■ Task
With the pictures left out, copy the listing below exactly.

*-*-*

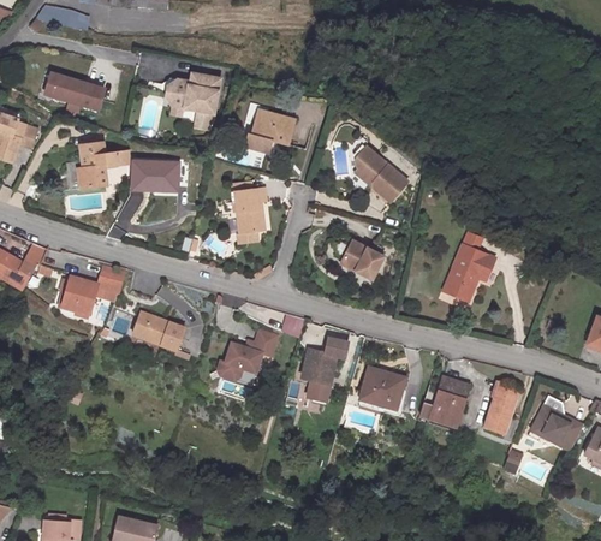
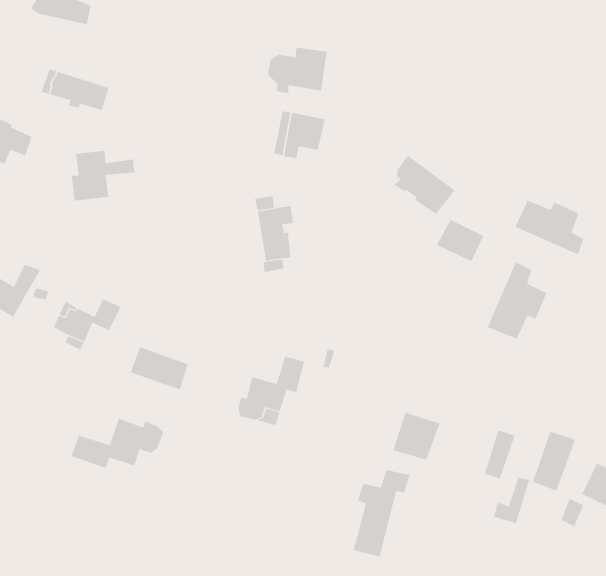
building: [168,72,221,113] -> [267,47,327,94]
building: [135,159,182,189] -> none
building: none -> [514,200,584,255]
building: [341,242,383,279] -> [436,219,484,262]
building: [296,337,346,414] -> [353,469,410,557]
building: none -> [71,418,164,469]
building: [416,385,448,426] -> [493,477,530,524]

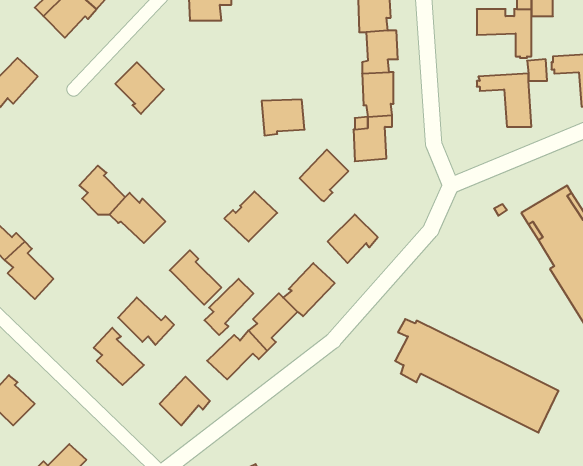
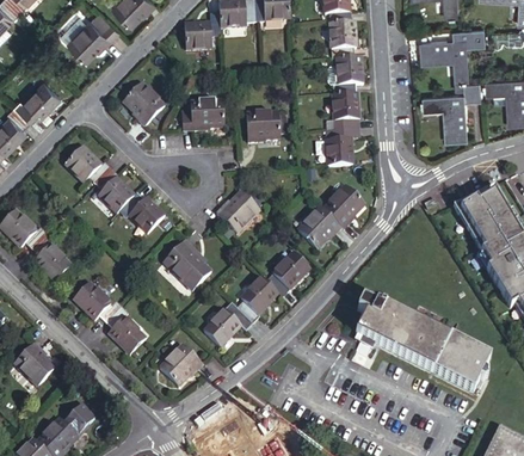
building: none -> [180,100,214,130]
building: none -> [61,147,107,185]
building: [300,150,348,201] -> [322,186,363,229]
building: [204,279,253,335] -> none
building: [118,297,174,345] -> [73,281,119,320]

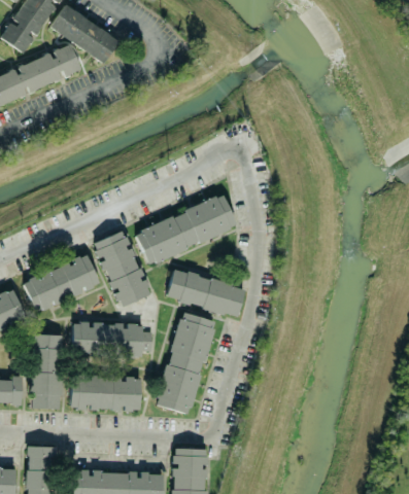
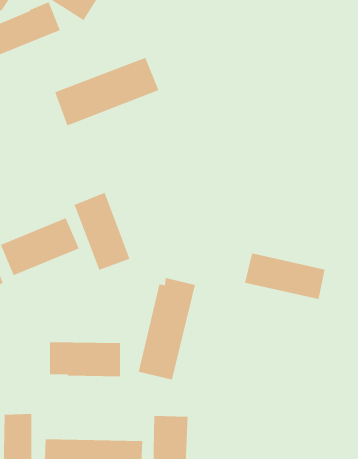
building: [135,196,238,263] -> [54,57,160,126]
building: [166,270,245,316] -> [244,252,325,300]
building: [73,323,152,358] -> none
building: [31,334,62,409] -> none

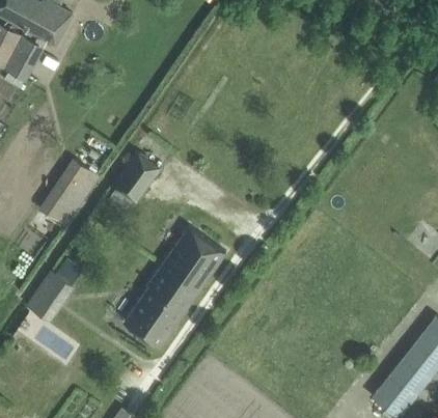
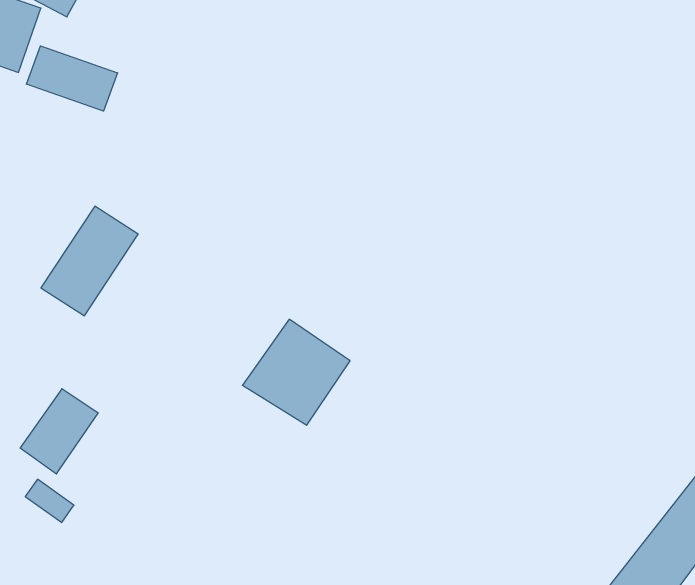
building: none -> [26,46,118,111]
building: [112,152,160,202] -> none
building: [124,267,199,347] -> none

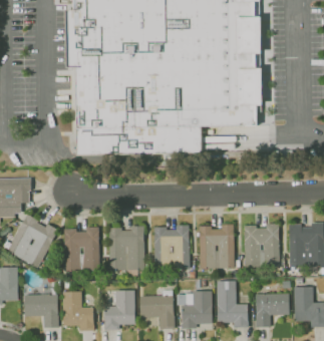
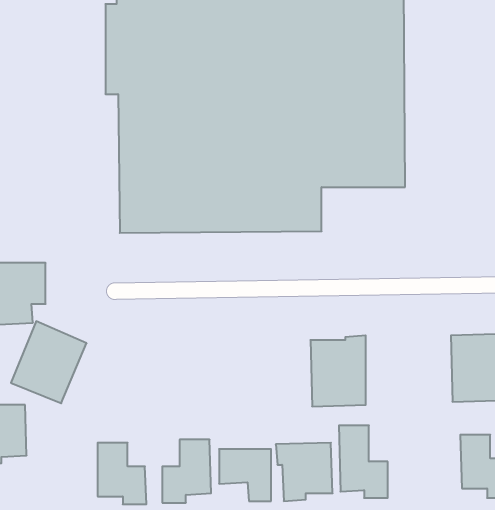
building: [244,223,279,266] -> none
building: [153,224,190,266] -> none
building: [108,225,144,269] -> none
building: [63,226,99,270] -> none
building: [255,292,289,326] -> none
building: [24,293,58,327] -> none

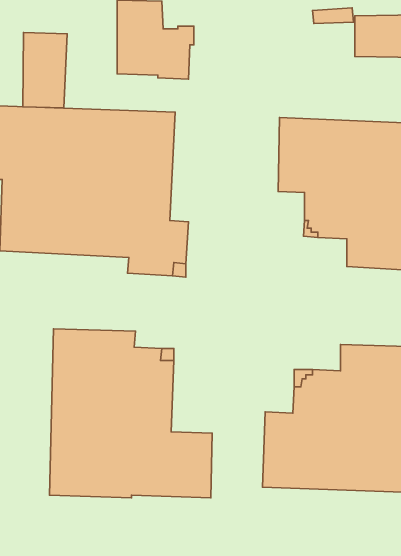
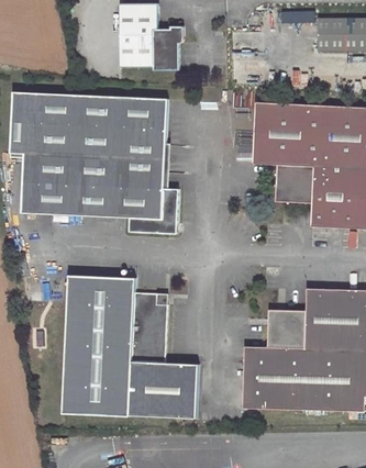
building: [23,32,67,108] -> none

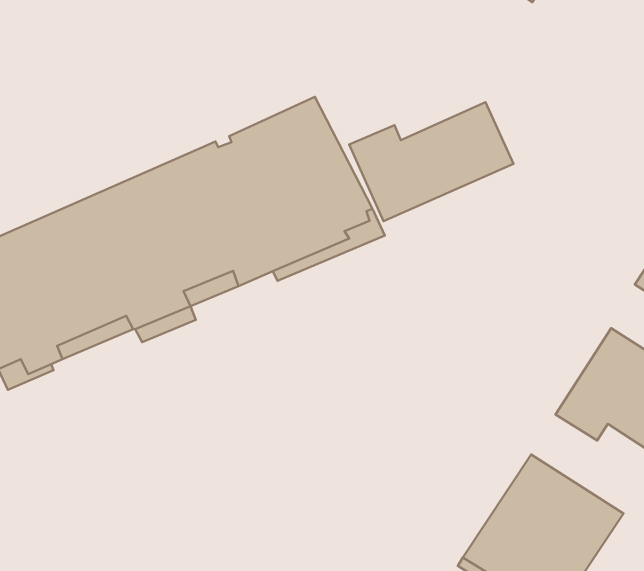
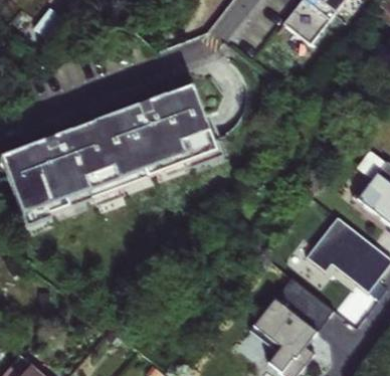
building: [349,102,514,221] -> none

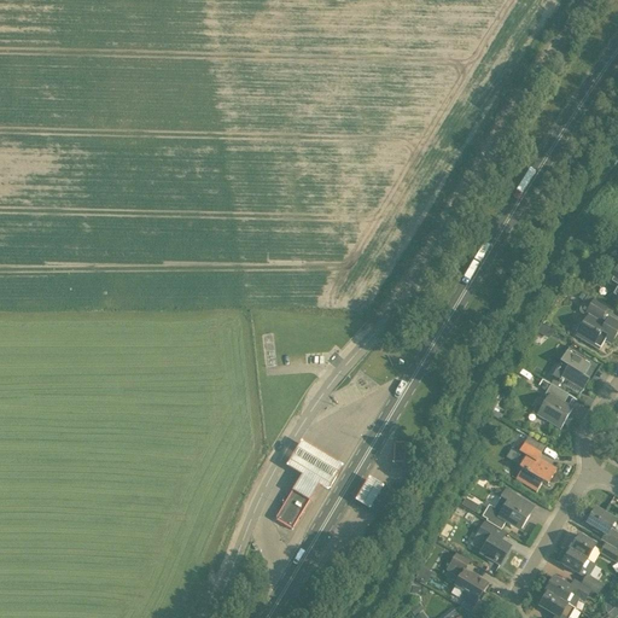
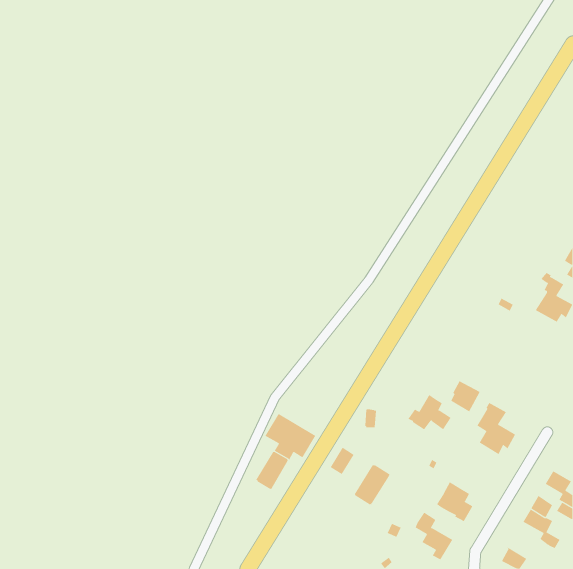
building: [550,345,589,390] -> none
building: [540,393,572,427] -> [450,381,481,412]
building: [482,488,529,526] -> [408,394,451,430]
building: none -> [354,464,390,506]
building: [546,576,590,602] -> none

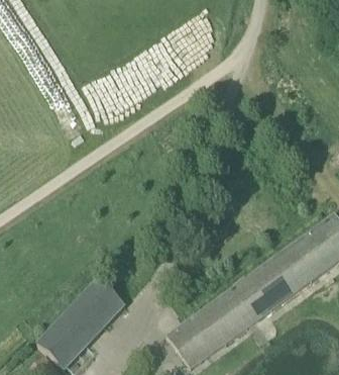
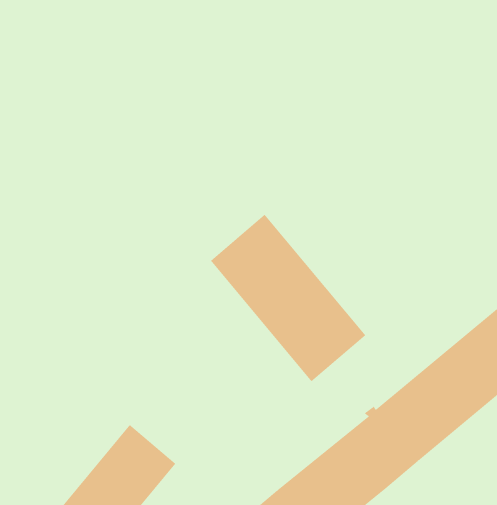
building: none -> [210,214,366,382]

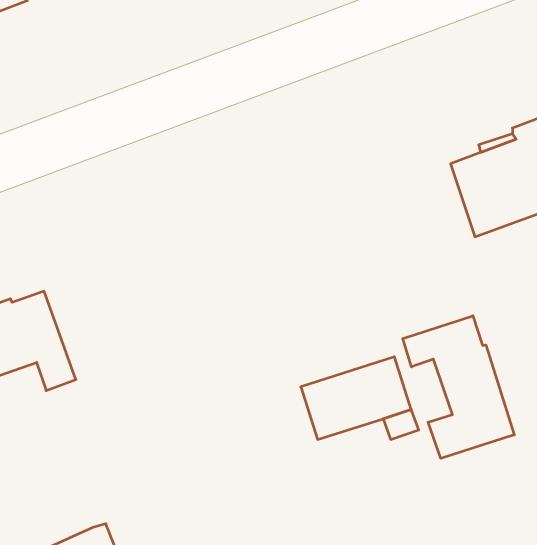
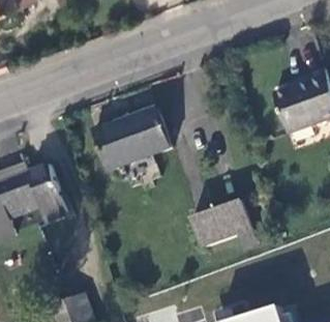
building: none -> [94,107,171,169]
building: [403,316,514,458] -> none

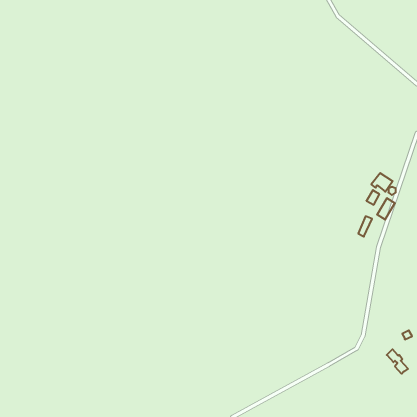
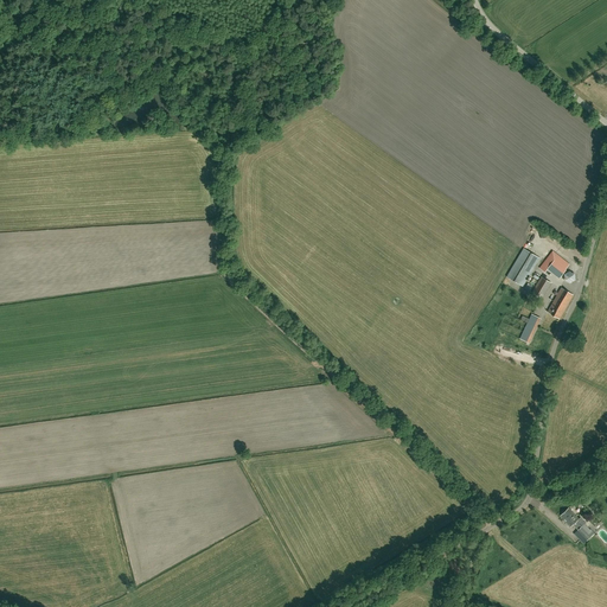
building: none -> [506,248,539,286]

*-*-*

■ Answer to this exercise
building: [168,72,221,113] -> [267,47,327,94]
building: [135,159,182,189] -> none
building: none -> [514,200,584,255]
building: [341,242,383,279] -> [436,219,484,262]
building: [296,337,346,414] -> [353,469,410,557]
building: none -> [71,418,164,469]
building: [416,385,448,426] -> [493,477,530,524]

building: none -> [180,100,214,130]
building: none -> [61,147,107,185]
building: [300,150,348,201] -> [322,186,363,229]
building: [204,279,253,335] -> none
building: [118,297,174,345] -> [73,281,119,320]

building: [135,196,238,263] -> [54,57,160,126]
building: [166,270,245,316] -> [244,252,325,300]
building: [73,323,152,358] -> none
building: [31,334,62,409] -> none

building: none -> [26,46,118,111]
building: [112,152,160,202] -> none
building: [124,267,199,347] -> none

building: [244,223,279,266] -> none
building: [153,224,190,266] -> none
building: [108,225,144,269] -> none
building: [63,226,99,270] -> none
building: [255,292,289,326] -> none
building: [24,293,58,327] -> none

building: [23,32,67,108] -> none

building: [349,102,514,221] -> none

building: [550,345,589,390] -> none
building: [540,393,572,427] -> [450,381,481,412]
building: [482,488,529,526] -> [408,394,451,430]
building: none -> [354,464,390,506]
building: [546,576,590,602] -> none

building: none -> [210,214,366,382]

building: none -> [94,107,171,169]
building: [403,316,514,458] -> none

building: none -> [506,248,539,286]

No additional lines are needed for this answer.